Object correspondence data
■ ■ ■ ■

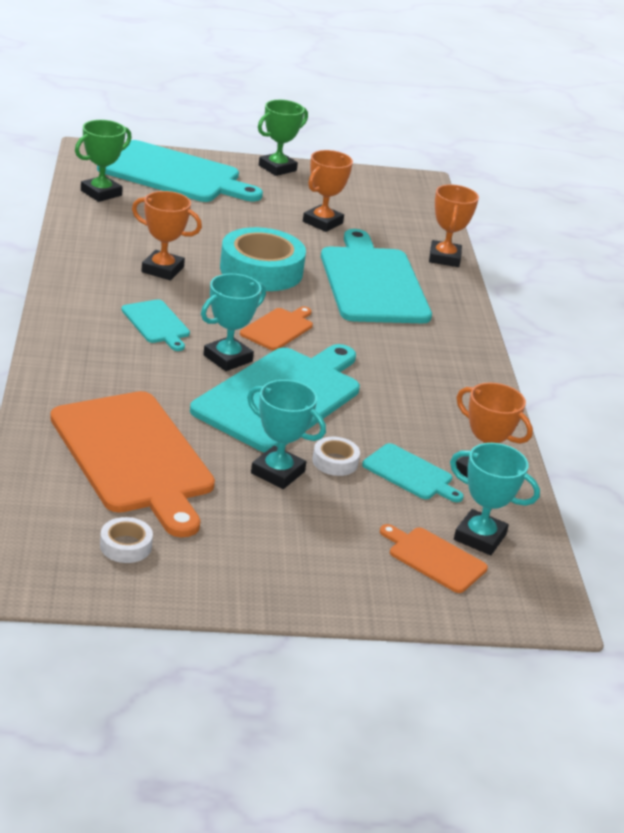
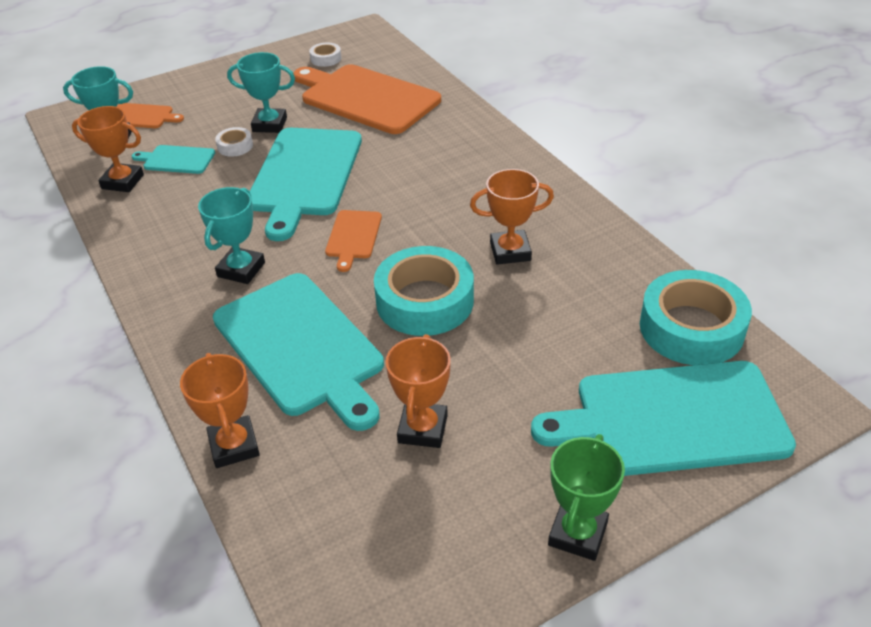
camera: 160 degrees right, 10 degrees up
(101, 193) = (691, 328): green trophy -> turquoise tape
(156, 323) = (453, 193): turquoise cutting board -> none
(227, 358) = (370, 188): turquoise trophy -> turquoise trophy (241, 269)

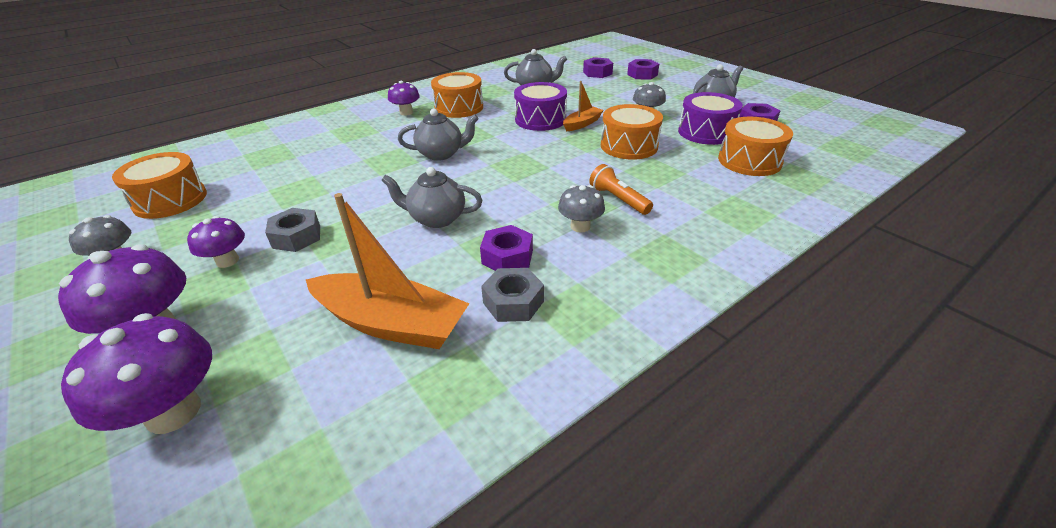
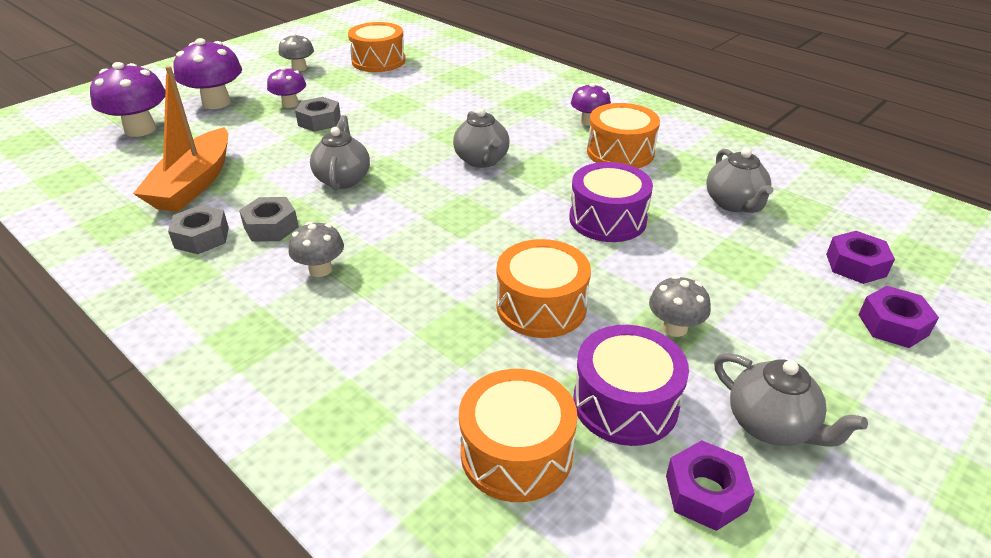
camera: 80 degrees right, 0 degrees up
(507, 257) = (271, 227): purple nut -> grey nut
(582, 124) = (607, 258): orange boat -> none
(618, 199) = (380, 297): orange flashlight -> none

■ ■ ■ ■

ASSIGNED TASK
Give every record again without changing a word. Exclude the pictures.

RESPONSE TO THIS EXERCISE
camera: 160 degrees right, 10 degrees up
(101, 193) = (691, 328): green trophy -> turquoise tape
(156, 323) = (453, 193): turquoise cutting board -> none
(227, 358) = (370, 188): turquoise trophy -> turquoise trophy (241, 269)

camera: 80 degrees right, 0 degrees up
(507, 257) = (271, 227): purple nut -> grey nut
(582, 124) = (607, 258): orange boat -> none
(618, 199) = (380, 297): orange flashlight -> none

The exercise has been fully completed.